▸ ACTION ITEM: Below are the records; copy exactly the stretch from the line containing "camera: 105 degrees right, 10 degrees up" through the line containing "(488, 76) = (551, 386): none", both ends included, and nothing else.

▸ DATA PROVIDED:
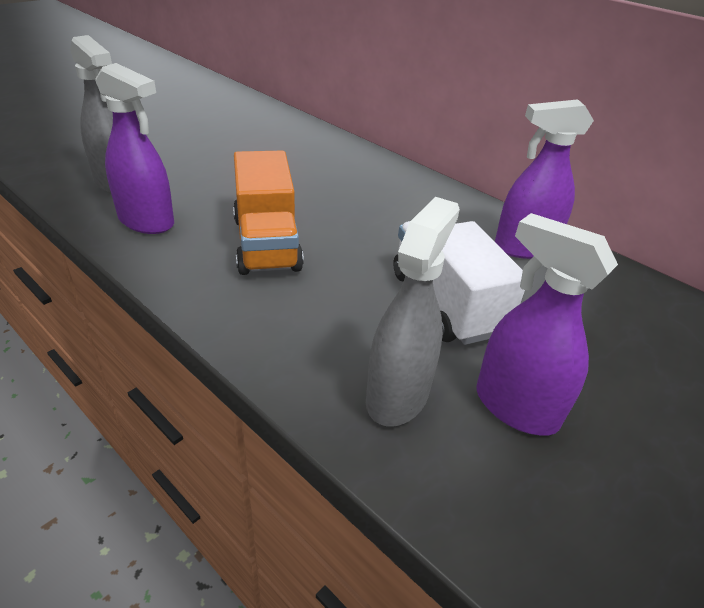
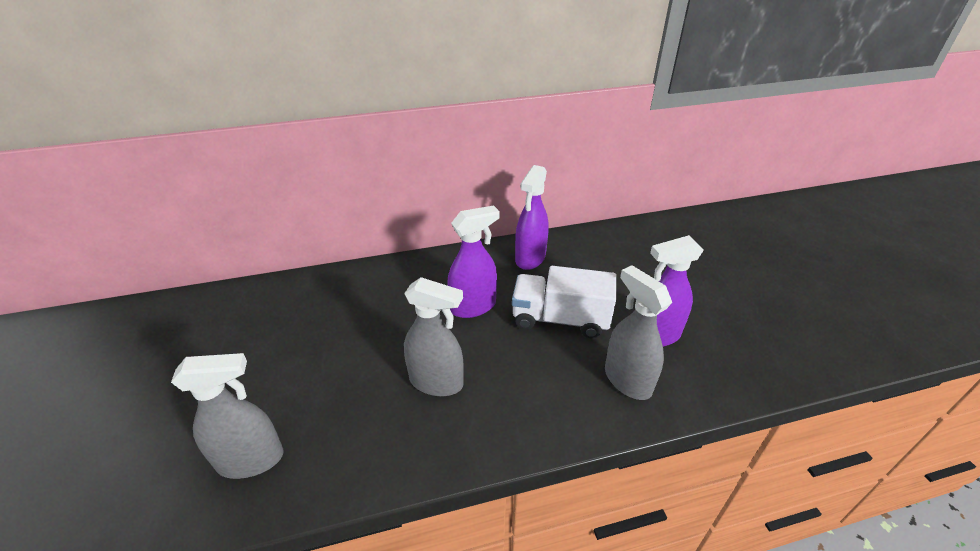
camera: 55 degrees left, 0 degrees up
(147, 221) = (342, 454): purple spray bottle -> purple spray bottle (473, 306)
(266, 244) = (437, 382): orange truck -> grey spray bottle

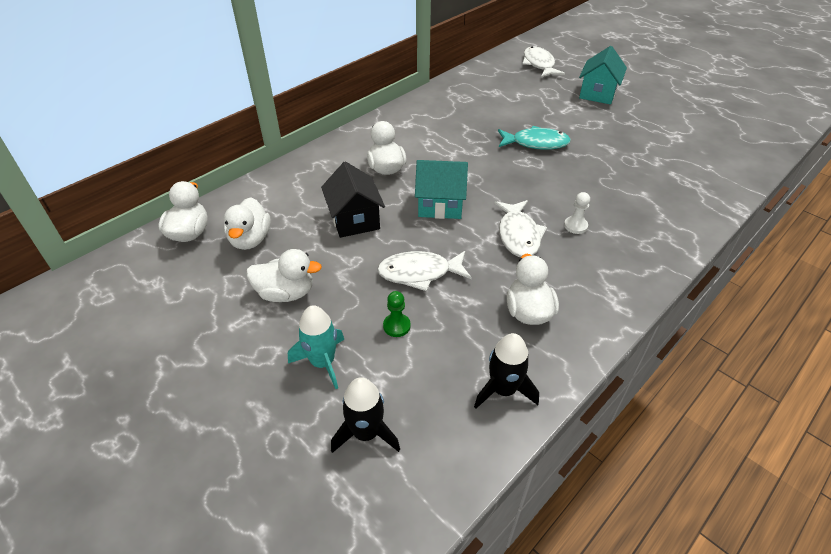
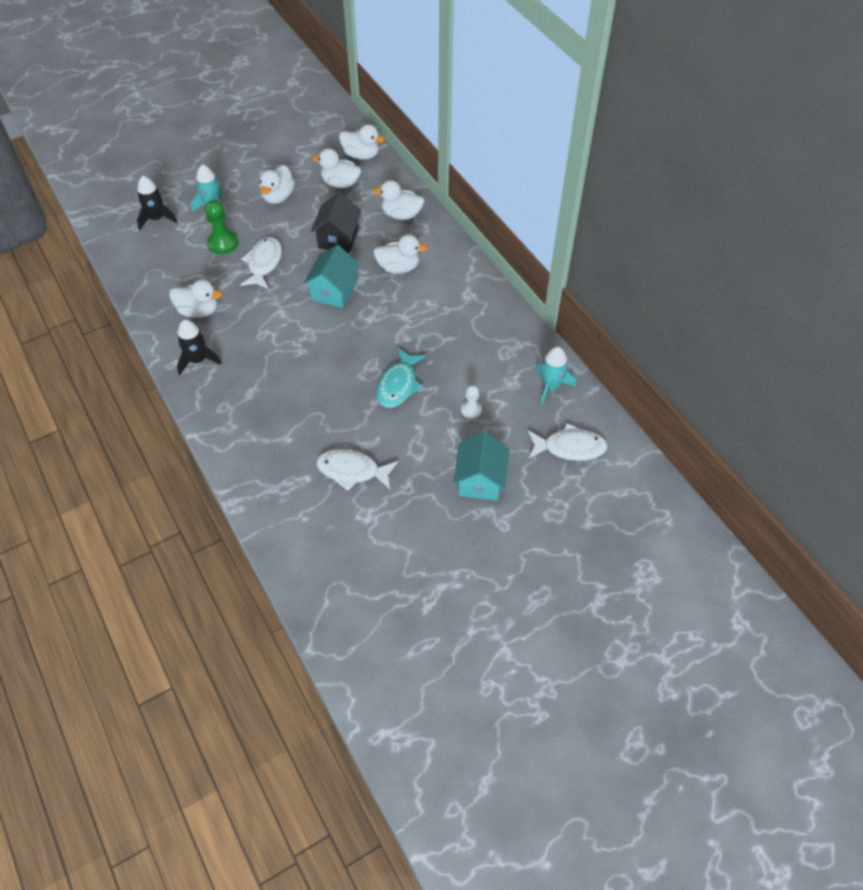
camera: 105 degrees right, 10 degrees up
(301, 181) = (401, 214): none -> white duck
(354, 220) = (338, 238): black house -> black house turned 75 degrees counterclockwise
(396, 326) = (223, 243): green pawn -> green pawn, size x1.64
(488, 76) = (551, 386): none -> turquoise rocket
(503, 390) = (149, 281): black rocket -> black rocket (198, 360)
(518, 235) = (276, 330): white fish -> white fish (352, 471)
(575, 226) = (269, 370): white pawn -> white pawn (471, 410)
(597, 93) = (480, 480): turquoise house -> turquoise house turned 60 degrees clockwise

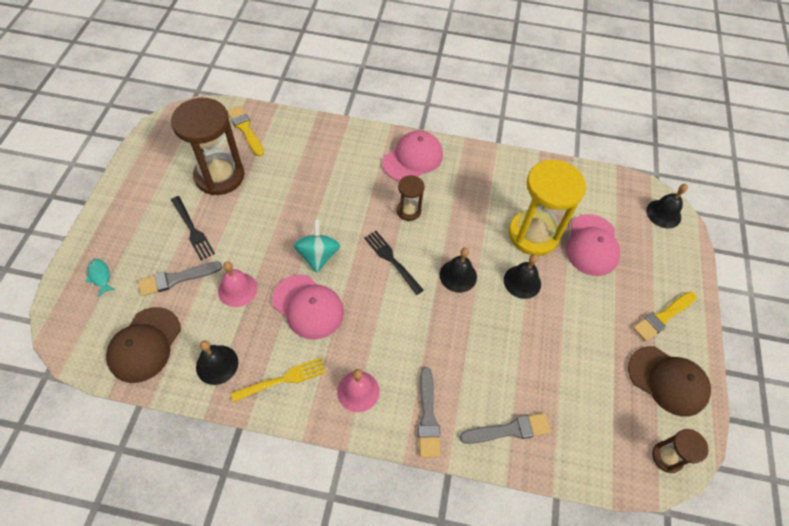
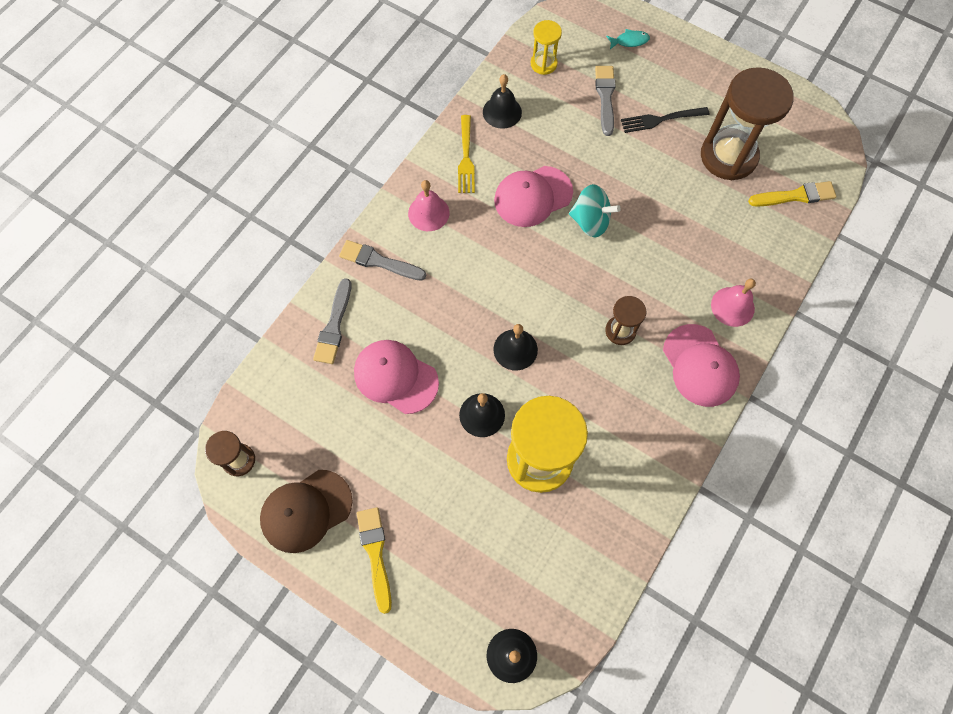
camera: 115 degrees right, 10 degrees up
(144, 345) = (543, 64): brown cap -> yellow hourglass
(237, 289) = (575, 143): pink bell -> pink bell (732, 306)
(392, 260) = (558, 290): black fork -> none
(592, 245) = (499, 524): pink cap -> pink cap (395, 377)

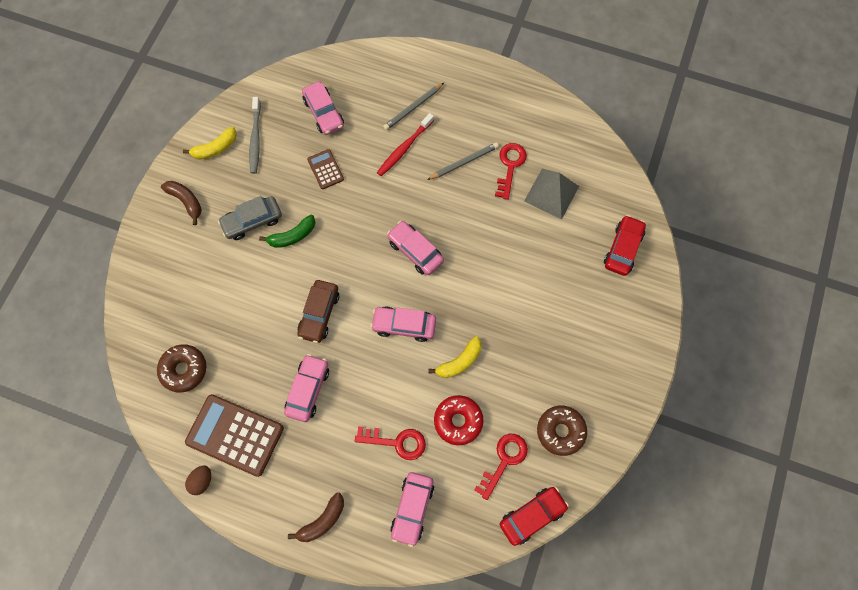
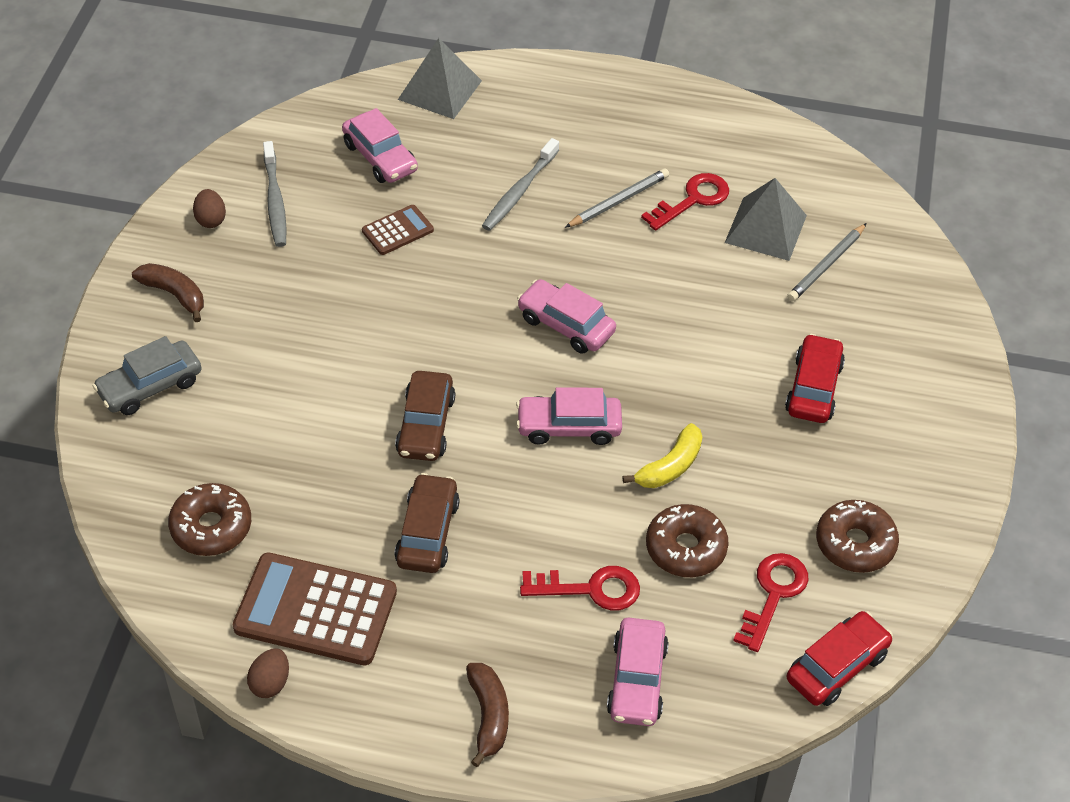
camera: 10 degrees left, 20 degrees down
(215, 148) = (211, 219): yellow banana -> brown egg
(252, 221) = (290, 311): grey car -> grey car (150, 386)
(292, 236) = (360, 324): green banana -> none
(308, 390) = (427, 532): pink car -> brown car
(322, 521) = (488, 716): brown banana -> brown banana turned 45 degrees counterclockwise
(325, 169) = (397, 231): brown calculator -> brown calculator turned 90 degrees clockwise
(368, 65) = (440, 90): none -> grey pyramid
(404, 148) = (519, 192): red toothbrush -> grey toothbrush
(413, 108) = (522, 138): grey pencil -> grey pencil (826, 265)
(458, 421) = (685, 548): red donut -> brown donut
(510, 166) = (692, 200): red key -> red key turned 45 degrees clockwise
(622, 249) = (894, 290): red car -> red car (813, 388)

▸ COMPLETED TASK:
camera: 105 degrees right, 10 degrees up
(301, 181) = (401, 214): none -> white duck
(354, 220) = (338, 238): black house -> black house turned 75 degrees counterclockwise
(396, 326) = (223, 243): green pawn -> green pawn, size x1.64
(488, 76) = (551, 386): none -> turquoise rocket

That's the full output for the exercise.